<<<<
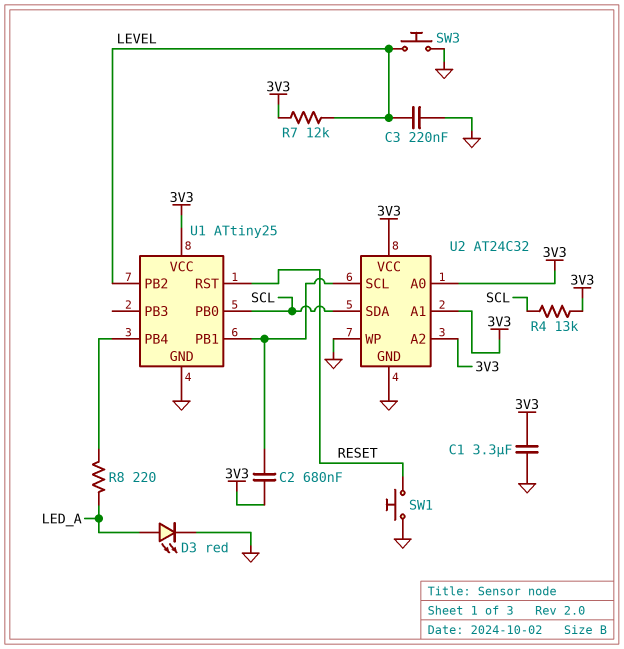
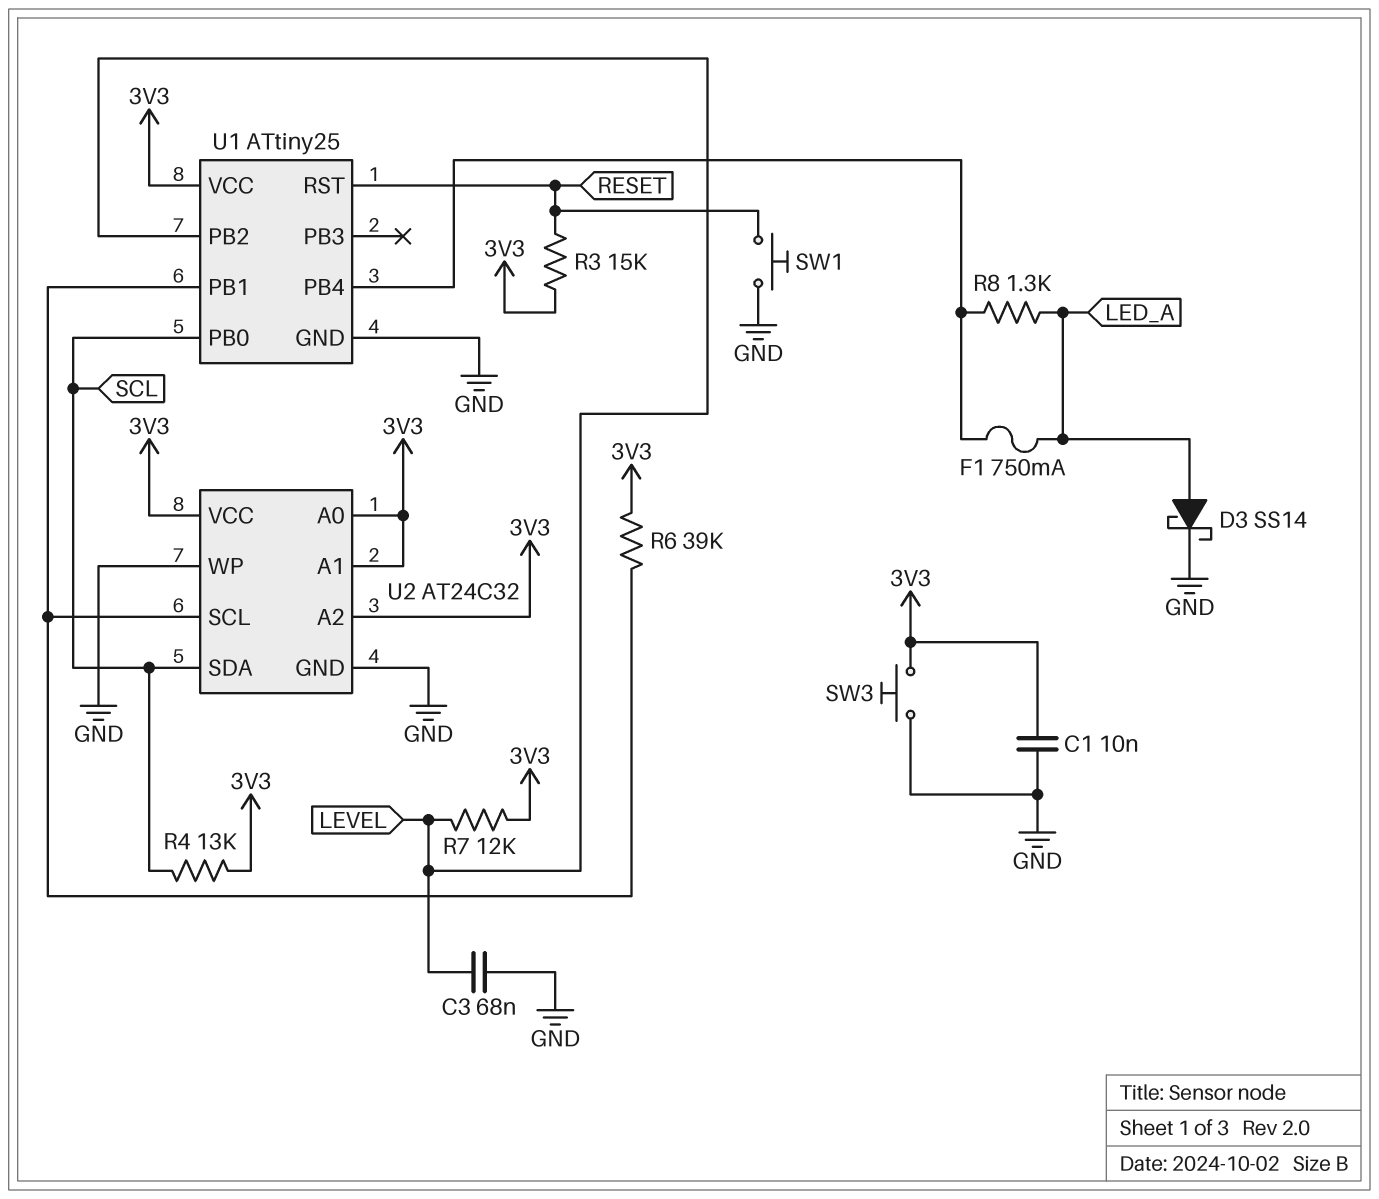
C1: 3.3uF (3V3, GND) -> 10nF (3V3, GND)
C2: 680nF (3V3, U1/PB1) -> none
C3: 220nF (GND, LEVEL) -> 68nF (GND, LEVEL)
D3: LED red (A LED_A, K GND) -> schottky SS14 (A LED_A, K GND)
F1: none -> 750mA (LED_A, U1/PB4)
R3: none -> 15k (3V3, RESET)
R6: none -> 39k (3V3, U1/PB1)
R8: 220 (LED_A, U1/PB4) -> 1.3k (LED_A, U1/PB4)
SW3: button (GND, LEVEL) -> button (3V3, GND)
>>>>
- Try it
Everything from the line that contains "D3: LED red" to the last line of the records, restated word for word, is the required output.

- The answer
D3: LED red (A LED_A, K GND) -> schottky SS14 (A LED_A, K GND)
F1: none -> 750mA (LED_A, U1/PB4)
R3: none -> 15k (3V3, RESET)
R6: none -> 39k (3V3, U1/PB1)
R8: 220 (LED_A, U1/PB4) -> 1.3k (LED_A, U1/PB4)
SW3: button (GND, LEVEL) -> button (3V3, GND)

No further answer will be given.